** Opening The data block **

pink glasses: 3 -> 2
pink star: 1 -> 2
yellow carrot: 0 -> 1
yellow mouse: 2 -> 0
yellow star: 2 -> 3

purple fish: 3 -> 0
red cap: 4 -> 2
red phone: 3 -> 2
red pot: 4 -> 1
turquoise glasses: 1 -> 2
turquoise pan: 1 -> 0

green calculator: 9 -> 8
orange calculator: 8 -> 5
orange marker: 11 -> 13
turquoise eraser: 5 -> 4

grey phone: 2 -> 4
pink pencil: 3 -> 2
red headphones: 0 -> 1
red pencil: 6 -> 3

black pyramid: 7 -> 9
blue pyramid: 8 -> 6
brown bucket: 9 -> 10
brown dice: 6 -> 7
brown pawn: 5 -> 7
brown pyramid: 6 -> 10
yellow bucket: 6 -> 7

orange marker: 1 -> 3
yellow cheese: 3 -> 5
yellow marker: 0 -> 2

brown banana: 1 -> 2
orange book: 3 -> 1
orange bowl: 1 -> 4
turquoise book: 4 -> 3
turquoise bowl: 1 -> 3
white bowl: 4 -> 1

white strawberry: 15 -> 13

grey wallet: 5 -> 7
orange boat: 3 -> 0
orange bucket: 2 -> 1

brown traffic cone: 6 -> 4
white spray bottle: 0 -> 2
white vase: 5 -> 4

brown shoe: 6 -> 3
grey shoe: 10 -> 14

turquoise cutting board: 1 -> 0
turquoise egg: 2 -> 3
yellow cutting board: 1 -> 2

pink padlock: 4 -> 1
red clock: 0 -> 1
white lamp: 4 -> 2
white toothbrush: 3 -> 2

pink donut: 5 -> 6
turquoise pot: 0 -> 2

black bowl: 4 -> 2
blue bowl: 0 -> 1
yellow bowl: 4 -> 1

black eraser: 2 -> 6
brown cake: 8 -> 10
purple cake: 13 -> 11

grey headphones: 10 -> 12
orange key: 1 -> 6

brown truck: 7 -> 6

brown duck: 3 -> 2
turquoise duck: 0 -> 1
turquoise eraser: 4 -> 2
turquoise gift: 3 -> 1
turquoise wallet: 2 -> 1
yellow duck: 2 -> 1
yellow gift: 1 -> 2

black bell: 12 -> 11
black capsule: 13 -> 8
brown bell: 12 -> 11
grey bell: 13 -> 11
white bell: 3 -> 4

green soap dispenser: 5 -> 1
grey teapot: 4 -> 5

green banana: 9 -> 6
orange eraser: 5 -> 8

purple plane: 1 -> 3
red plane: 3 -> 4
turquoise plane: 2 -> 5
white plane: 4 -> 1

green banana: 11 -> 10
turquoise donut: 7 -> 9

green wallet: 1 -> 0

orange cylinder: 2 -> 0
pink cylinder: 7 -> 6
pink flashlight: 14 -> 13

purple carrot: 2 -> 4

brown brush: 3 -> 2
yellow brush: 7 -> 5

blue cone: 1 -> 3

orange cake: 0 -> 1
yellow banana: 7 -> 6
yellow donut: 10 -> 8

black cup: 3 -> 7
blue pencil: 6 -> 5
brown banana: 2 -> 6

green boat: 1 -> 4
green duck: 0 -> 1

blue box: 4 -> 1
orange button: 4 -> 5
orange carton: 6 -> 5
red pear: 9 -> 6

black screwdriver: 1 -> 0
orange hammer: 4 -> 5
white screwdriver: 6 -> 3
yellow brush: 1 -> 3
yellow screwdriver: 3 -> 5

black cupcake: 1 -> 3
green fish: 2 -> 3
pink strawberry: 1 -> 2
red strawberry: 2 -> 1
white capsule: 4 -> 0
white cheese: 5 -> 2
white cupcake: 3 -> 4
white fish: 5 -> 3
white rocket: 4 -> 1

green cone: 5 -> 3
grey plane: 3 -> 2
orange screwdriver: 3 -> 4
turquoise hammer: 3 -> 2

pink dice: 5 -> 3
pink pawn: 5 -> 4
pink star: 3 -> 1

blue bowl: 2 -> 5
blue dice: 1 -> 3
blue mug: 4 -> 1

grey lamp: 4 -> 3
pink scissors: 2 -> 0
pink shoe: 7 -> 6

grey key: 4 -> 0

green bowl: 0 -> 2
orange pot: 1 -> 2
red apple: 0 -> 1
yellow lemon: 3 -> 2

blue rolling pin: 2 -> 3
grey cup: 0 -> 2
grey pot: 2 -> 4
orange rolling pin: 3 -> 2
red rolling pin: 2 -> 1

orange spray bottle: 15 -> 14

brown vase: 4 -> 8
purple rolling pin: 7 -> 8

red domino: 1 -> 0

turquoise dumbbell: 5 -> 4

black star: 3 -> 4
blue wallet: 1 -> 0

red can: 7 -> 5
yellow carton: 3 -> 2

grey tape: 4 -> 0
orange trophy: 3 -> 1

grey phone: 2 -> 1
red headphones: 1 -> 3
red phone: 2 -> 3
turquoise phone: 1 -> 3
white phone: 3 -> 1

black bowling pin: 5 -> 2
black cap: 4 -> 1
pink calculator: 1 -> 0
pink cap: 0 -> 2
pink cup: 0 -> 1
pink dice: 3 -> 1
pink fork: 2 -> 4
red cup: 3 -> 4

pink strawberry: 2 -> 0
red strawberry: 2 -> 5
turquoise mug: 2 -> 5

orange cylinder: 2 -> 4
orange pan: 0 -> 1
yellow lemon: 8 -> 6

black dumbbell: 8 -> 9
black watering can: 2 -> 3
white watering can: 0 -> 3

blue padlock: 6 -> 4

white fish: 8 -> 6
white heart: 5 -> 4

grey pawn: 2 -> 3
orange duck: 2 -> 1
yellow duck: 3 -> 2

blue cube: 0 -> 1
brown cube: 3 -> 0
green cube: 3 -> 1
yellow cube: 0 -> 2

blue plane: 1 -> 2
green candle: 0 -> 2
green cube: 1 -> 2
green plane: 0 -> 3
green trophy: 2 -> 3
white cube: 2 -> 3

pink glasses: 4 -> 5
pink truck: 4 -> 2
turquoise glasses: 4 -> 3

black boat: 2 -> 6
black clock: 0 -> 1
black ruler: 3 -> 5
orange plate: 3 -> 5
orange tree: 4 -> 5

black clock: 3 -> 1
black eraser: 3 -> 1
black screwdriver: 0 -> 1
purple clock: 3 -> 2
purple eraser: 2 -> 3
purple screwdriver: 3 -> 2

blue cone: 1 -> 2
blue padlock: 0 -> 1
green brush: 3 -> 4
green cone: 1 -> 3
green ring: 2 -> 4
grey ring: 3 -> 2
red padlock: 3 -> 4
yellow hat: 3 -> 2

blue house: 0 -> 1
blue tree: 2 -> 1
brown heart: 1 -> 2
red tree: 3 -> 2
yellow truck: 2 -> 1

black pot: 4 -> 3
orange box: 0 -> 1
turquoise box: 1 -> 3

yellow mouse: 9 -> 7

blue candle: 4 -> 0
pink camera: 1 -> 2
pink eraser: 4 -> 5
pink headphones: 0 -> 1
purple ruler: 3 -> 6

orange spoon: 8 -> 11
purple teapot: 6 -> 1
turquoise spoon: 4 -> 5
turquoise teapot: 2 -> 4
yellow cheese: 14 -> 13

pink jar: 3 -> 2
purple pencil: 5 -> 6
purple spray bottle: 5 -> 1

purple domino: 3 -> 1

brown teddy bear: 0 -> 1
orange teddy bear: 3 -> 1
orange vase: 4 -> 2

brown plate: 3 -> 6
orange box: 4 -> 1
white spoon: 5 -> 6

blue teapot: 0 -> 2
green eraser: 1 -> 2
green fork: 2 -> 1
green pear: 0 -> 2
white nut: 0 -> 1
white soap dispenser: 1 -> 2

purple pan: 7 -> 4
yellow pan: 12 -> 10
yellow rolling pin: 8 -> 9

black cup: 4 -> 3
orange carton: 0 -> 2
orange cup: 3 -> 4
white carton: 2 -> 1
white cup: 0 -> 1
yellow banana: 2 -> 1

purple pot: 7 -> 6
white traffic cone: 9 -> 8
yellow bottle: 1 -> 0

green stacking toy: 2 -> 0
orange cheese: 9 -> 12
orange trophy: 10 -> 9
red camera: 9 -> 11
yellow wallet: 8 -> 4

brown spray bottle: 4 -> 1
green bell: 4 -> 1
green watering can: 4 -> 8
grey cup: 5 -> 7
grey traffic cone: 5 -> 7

** Closing The data block **

**Task brief**: Check all the records above and select each line where the string "pyramid" is found.

**Exercise result**:
black pyramid: 7 -> 9
blue pyramid: 8 -> 6
brown pyramid: 6 -> 10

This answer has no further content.